- _WHAT YOU ARE ASKED TO DO_:
Lines from the line with "red goblet: [34,298,105,414]" to the line with "red ring: [106,199,163,242]" in the entries below, and only those, must be output exactly, with both ends included.

- _SOURCE INFORMATION_:
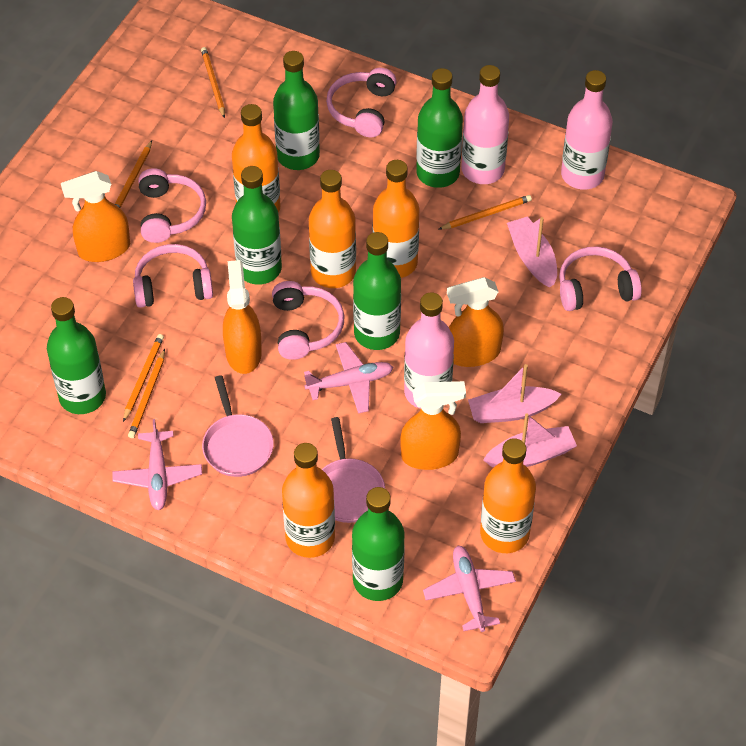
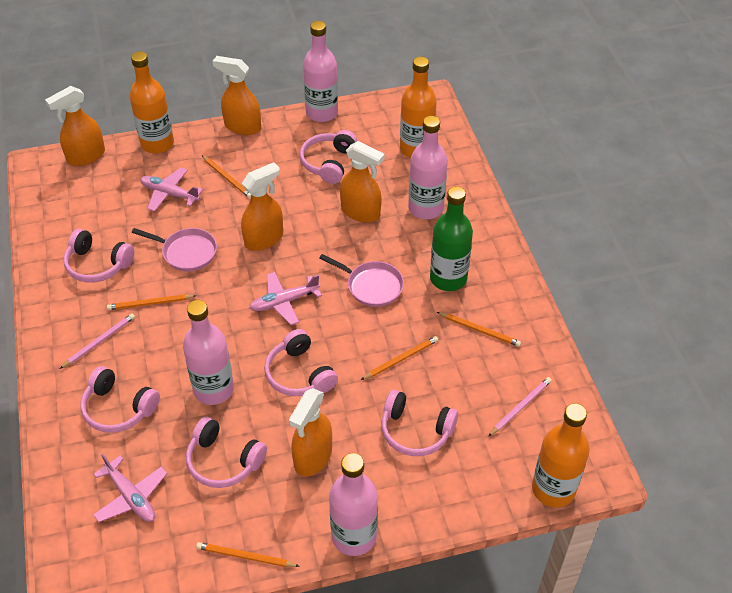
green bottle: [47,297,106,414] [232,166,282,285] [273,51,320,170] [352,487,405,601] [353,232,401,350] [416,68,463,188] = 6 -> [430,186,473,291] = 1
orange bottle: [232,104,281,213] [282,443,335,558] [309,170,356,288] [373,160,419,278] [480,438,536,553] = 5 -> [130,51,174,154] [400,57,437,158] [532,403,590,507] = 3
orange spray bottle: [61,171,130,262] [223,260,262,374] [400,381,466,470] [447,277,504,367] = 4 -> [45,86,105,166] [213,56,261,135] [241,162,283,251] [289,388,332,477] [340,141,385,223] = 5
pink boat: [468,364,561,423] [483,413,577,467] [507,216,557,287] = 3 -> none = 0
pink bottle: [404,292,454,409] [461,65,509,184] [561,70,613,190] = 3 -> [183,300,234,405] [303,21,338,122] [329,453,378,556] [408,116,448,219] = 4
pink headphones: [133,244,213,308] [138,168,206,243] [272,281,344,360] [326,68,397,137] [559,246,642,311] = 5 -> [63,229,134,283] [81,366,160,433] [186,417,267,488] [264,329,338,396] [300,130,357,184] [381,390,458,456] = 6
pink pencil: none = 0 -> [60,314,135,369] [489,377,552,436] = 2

* * *

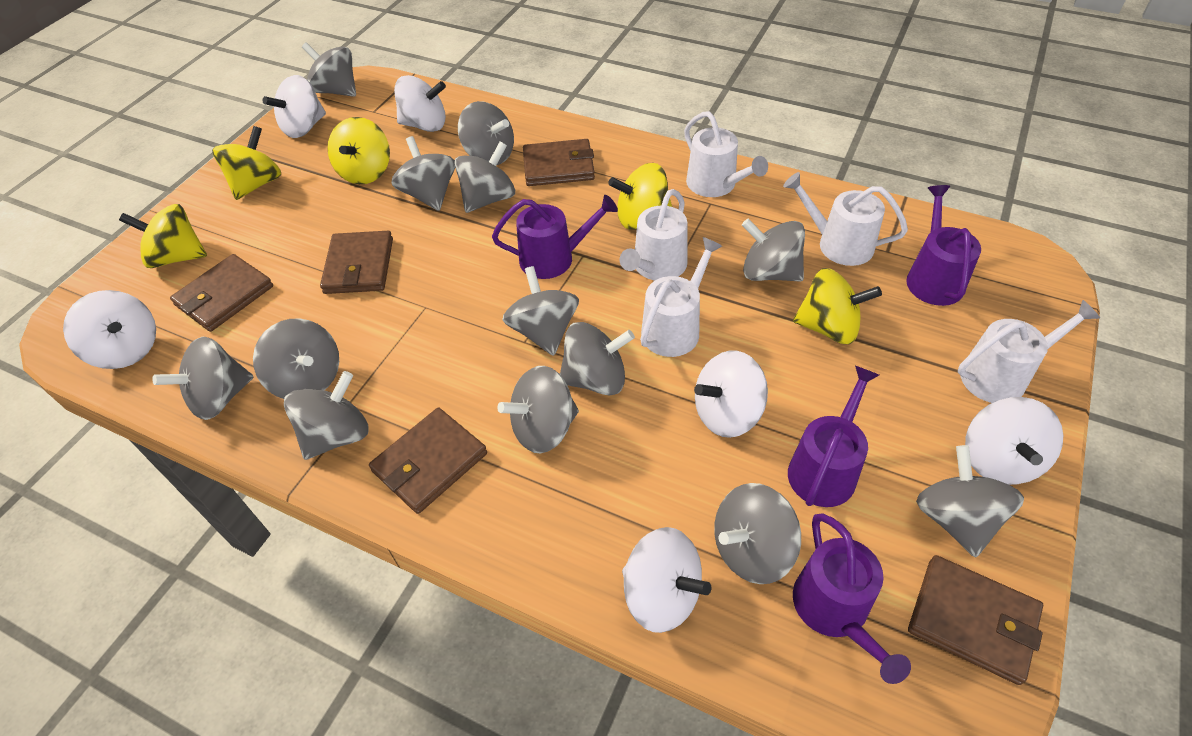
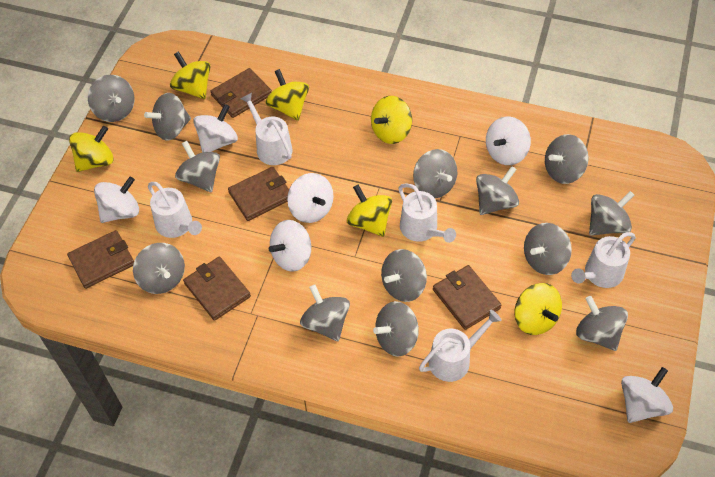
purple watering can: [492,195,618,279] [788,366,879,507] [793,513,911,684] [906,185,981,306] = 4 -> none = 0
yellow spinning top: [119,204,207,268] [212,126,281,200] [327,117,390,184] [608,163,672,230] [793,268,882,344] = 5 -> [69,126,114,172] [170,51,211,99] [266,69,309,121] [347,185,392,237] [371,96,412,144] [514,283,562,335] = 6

* * *

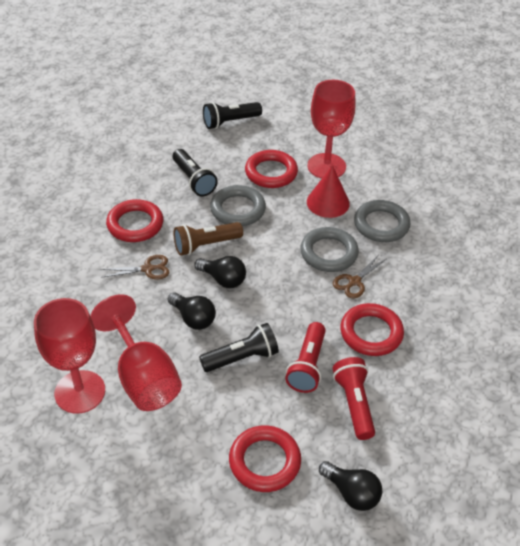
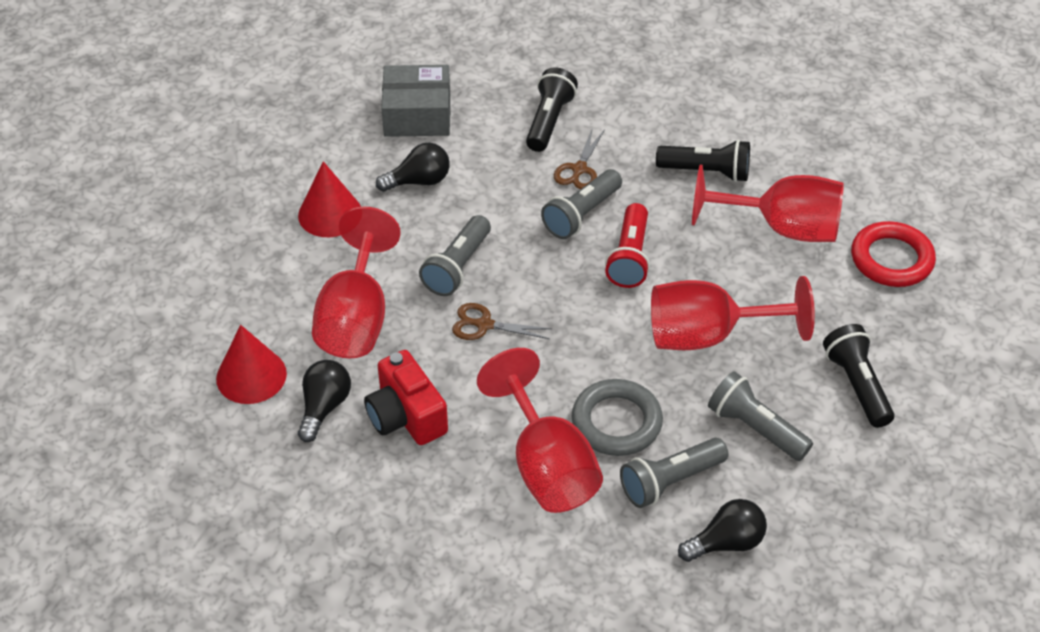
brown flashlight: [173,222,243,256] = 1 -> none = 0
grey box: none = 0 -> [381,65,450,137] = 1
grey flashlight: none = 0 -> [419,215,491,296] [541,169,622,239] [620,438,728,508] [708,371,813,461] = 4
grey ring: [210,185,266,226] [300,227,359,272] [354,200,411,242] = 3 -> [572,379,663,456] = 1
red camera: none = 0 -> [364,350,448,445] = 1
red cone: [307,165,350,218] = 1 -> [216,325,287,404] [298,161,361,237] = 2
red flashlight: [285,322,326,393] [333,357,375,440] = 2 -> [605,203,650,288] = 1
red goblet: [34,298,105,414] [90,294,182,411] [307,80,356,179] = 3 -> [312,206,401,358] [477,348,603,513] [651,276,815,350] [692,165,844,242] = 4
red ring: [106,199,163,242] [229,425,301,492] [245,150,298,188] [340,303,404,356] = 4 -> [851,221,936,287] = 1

- _RESPONSE_:
red goblet: [34,298,105,414] [90,294,182,411] [307,80,356,179] = 3 -> [312,206,401,358] [477,348,603,513] [651,276,815,350] [692,165,844,242] = 4
red ring: [106,199,163,242] [229,425,301,492] [245,150,298,188] [340,303,404,356] = 4 -> [851,221,936,287] = 1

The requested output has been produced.